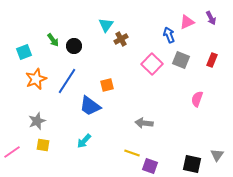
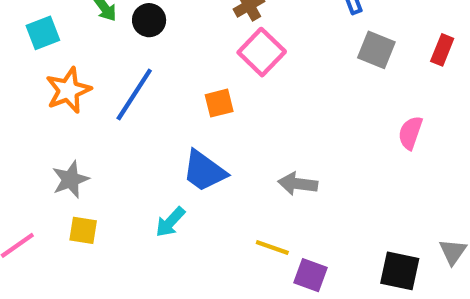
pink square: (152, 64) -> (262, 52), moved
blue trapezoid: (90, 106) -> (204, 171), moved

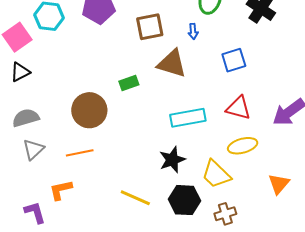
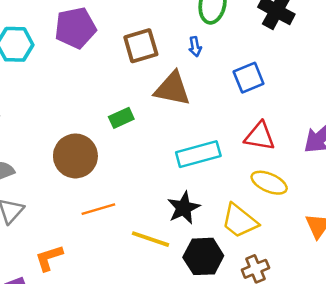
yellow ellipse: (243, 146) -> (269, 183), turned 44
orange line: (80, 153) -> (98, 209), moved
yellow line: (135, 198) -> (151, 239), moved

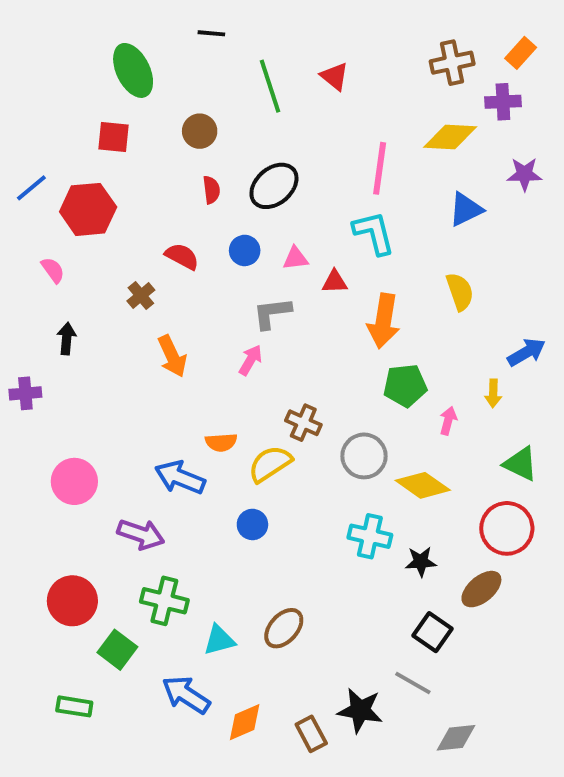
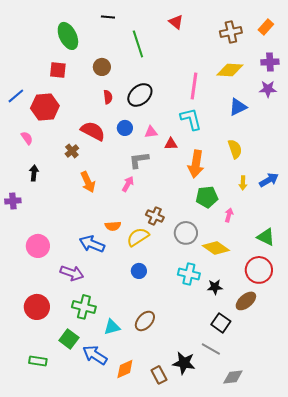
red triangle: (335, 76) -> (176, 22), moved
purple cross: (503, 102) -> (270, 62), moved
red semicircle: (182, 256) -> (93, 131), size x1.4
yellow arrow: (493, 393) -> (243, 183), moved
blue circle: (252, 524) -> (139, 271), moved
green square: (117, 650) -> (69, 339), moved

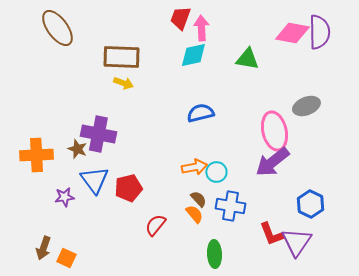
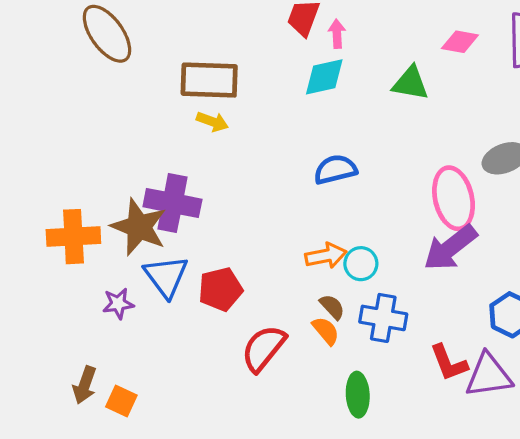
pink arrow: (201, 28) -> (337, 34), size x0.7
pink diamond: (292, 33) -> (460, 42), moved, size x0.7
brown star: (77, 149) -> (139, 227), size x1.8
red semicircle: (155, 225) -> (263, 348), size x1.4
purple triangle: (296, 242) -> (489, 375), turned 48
...
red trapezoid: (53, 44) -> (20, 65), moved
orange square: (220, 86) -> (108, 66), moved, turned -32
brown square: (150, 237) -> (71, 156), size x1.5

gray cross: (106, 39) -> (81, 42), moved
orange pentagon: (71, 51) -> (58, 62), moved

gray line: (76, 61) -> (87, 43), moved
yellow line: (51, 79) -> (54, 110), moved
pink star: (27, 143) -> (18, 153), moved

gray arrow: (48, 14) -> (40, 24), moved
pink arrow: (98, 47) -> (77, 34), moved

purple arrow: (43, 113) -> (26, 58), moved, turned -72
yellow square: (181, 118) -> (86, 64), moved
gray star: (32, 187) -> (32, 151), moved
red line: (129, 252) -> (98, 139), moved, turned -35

→ What needs to be done
Which lines of the data contain the string "turned"? Copy each one.

→ Output for this task
yellow ellipse: (243, 146) -> (269, 183), turned 44
purple triangle: (296, 242) -> (489, 375), turned 48
orange square: (220, 86) -> (108, 66), moved, turned -32
purple arrow: (43, 113) -> (26, 58), moved, turned -72
red line: (129, 252) -> (98, 139), moved, turned -35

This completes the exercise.